**STORED DATA:**
..............................

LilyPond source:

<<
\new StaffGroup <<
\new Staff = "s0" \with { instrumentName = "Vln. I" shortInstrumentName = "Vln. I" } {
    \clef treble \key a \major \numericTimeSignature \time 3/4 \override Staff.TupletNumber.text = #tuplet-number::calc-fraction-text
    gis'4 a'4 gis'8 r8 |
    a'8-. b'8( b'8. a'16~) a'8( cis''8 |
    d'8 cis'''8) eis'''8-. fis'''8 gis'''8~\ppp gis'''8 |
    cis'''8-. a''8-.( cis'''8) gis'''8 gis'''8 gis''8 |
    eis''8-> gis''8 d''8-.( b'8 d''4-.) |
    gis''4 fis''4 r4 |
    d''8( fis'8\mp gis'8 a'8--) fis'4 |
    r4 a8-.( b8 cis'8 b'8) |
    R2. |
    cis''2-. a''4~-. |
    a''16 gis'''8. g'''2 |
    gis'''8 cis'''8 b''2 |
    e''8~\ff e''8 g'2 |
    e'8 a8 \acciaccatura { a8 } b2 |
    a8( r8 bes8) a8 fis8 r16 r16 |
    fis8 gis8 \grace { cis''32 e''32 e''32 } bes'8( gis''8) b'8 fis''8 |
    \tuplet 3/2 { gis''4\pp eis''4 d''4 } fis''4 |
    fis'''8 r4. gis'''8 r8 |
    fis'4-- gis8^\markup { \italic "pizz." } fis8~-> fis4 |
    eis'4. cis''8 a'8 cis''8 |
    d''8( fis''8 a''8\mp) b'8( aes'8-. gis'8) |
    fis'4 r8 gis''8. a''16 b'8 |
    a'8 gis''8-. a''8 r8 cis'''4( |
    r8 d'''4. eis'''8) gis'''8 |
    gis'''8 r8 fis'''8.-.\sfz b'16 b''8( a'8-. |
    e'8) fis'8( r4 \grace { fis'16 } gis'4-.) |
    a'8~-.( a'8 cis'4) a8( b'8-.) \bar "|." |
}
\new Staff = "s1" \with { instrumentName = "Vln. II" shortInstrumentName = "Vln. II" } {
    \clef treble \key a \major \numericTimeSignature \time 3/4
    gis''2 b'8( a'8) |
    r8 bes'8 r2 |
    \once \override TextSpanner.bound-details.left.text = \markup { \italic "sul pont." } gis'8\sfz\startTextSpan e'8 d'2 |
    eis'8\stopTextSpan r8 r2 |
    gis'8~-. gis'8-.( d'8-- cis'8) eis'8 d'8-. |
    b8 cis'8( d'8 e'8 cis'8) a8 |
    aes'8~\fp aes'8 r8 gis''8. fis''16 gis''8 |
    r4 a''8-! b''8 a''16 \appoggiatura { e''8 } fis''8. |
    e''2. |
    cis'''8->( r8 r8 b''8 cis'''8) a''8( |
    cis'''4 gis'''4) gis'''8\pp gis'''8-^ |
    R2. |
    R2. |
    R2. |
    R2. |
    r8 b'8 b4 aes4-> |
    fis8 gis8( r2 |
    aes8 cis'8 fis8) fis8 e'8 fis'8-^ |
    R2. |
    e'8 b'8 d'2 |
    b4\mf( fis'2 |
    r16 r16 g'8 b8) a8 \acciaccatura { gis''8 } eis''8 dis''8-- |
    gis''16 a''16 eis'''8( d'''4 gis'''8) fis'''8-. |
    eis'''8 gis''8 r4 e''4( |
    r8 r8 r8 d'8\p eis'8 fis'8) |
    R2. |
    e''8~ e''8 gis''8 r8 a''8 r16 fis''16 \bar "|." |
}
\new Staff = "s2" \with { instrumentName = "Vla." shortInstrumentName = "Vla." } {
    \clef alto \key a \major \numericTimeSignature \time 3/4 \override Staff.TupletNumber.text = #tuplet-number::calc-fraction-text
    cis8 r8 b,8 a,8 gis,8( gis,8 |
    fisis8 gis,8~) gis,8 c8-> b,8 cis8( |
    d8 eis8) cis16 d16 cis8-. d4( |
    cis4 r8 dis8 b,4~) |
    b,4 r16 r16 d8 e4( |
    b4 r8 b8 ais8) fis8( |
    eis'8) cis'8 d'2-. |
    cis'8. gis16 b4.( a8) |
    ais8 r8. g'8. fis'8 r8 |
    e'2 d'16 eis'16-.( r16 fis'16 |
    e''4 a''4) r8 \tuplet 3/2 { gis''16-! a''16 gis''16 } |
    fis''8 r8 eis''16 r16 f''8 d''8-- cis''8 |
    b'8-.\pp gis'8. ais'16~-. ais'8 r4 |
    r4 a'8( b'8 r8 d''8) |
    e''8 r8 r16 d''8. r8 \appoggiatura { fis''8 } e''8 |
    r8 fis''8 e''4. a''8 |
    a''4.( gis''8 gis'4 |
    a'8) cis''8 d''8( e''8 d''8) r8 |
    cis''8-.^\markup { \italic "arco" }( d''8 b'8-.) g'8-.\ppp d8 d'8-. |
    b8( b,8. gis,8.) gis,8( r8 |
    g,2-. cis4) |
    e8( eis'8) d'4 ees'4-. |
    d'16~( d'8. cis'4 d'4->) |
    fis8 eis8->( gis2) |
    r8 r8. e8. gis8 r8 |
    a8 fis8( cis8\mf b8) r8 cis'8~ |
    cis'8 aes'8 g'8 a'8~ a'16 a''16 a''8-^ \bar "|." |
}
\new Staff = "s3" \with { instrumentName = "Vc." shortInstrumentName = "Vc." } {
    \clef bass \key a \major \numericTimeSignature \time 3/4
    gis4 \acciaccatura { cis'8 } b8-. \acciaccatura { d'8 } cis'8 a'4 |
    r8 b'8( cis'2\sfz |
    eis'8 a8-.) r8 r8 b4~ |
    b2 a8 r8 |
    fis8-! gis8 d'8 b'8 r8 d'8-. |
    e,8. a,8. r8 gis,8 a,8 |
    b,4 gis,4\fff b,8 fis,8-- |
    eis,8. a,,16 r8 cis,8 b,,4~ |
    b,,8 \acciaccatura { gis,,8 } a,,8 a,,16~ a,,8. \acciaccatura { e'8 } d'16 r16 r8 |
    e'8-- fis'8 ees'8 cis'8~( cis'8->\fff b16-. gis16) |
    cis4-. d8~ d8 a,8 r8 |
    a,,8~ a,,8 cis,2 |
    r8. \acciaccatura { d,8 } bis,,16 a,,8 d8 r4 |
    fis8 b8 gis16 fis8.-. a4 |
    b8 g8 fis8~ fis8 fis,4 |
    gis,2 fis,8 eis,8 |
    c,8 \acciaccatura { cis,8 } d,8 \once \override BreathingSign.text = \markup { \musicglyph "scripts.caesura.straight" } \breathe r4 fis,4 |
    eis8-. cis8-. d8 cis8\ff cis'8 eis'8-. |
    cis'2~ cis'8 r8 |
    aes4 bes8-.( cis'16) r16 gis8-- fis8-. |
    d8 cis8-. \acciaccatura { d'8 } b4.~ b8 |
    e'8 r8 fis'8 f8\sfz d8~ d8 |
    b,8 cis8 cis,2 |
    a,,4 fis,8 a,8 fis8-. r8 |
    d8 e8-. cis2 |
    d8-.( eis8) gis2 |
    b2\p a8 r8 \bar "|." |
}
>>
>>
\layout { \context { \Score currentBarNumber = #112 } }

..............................

**DIRECTIONS FOR THIS TASK:**
List every line above that contains the word "treble", matching its case exactly.

**PROBLEM SOLUTION:**
    \clef treble \key a \major \numericTimeSignature \time 3/4 \override Staff.TupletNumber.text = #tuplet-number::calc-fraction-text
    \clef treble \key a \major \numericTimeSignature \time 3/4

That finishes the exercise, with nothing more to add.